WHAT THE EXERCISE ASKS
Edit the items below by changing every "red circle" to "orange circle" and keeping all other lines the same. Leave the pictures out of the result.

TASK DATA

#####

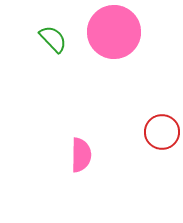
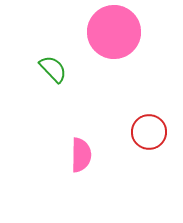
green semicircle: moved 30 px down
red circle: moved 13 px left
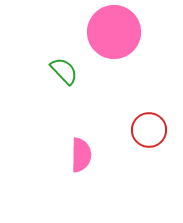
green semicircle: moved 11 px right, 2 px down
red circle: moved 2 px up
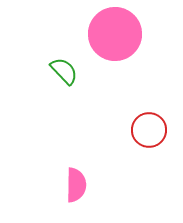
pink circle: moved 1 px right, 2 px down
pink semicircle: moved 5 px left, 30 px down
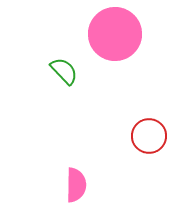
red circle: moved 6 px down
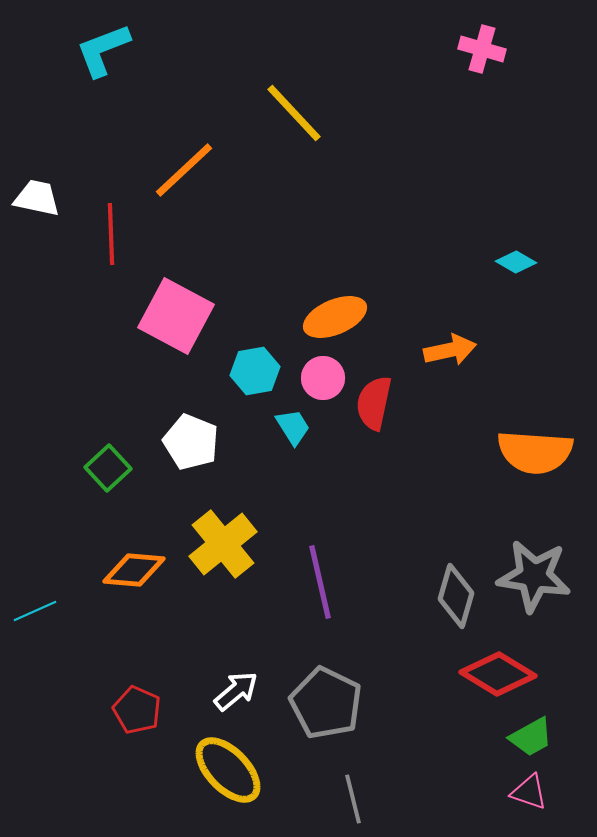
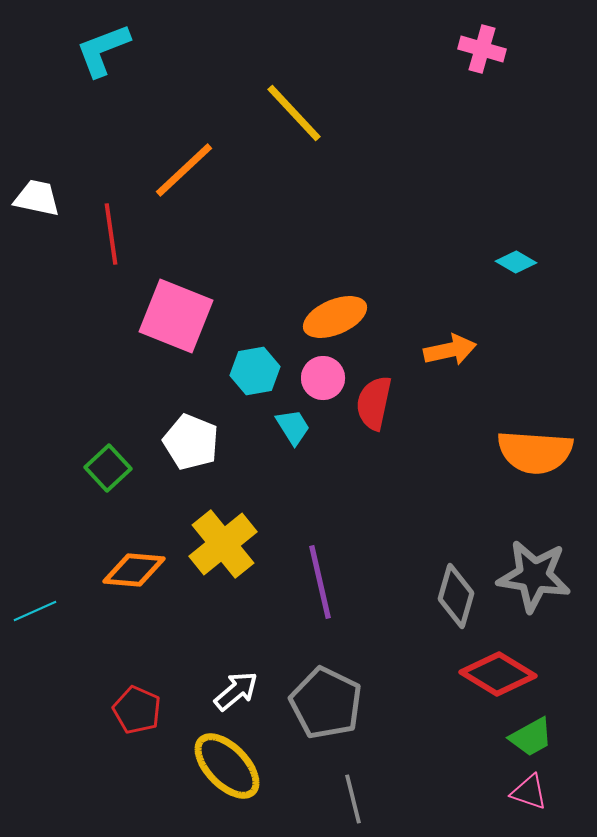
red line: rotated 6 degrees counterclockwise
pink square: rotated 6 degrees counterclockwise
yellow ellipse: moved 1 px left, 4 px up
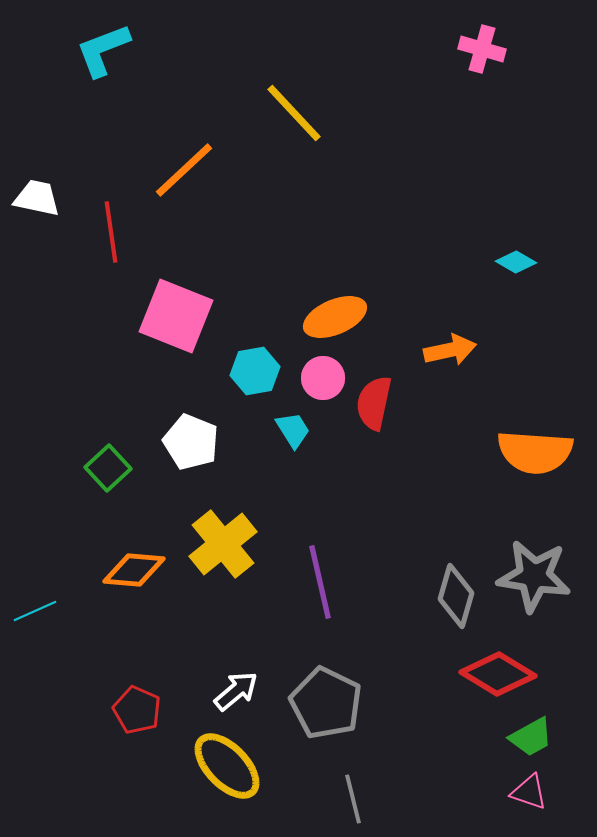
red line: moved 2 px up
cyan trapezoid: moved 3 px down
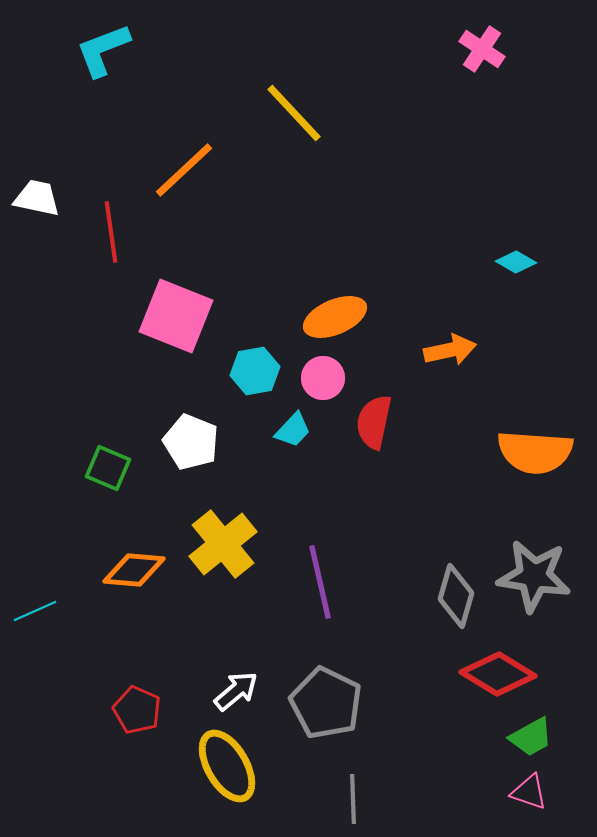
pink cross: rotated 18 degrees clockwise
red semicircle: moved 19 px down
cyan trapezoid: rotated 75 degrees clockwise
green square: rotated 24 degrees counterclockwise
yellow ellipse: rotated 14 degrees clockwise
gray line: rotated 12 degrees clockwise
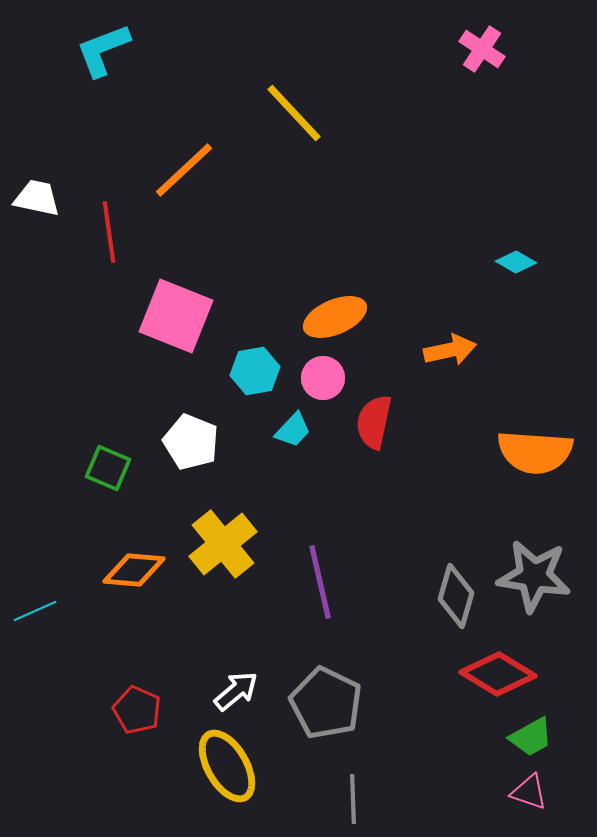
red line: moved 2 px left
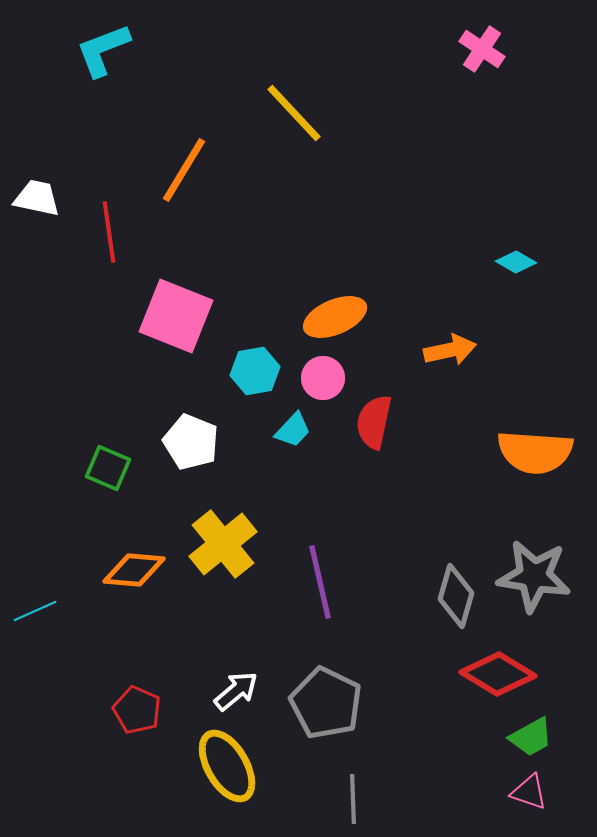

#####

ANSWER TO THE EXERCISE
green semicircle: moved 30 px down
orange circle: moved 13 px left
green semicircle: moved 11 px right, 2 px down
orange circle: moved 2 px up
pink circle: moved 1 px right, 2 px down
pink semicircle: moved 5 px left, 30 px down
orange circle: moved 6 px down
red line: rotated 6 degrees counterclockwise
pink square: rotated 6 degrees counterclockwise
yellow ellipse: moved 1 px left, 4 px up
red line: moved 2 px up
cyan trapezoid: moved 3 px down
pink cross: rotated 18 degrees clockwise
red semicircle: moved 19 px down
cyan trapezoid: rotated 75 degrees clockwise
green square: rotated 24 degrees counterclockwise
yellow ellipse: rotated 14 degrees clockwise
gray line: rotated 12 degrees clockwise
red line: moved 2 px left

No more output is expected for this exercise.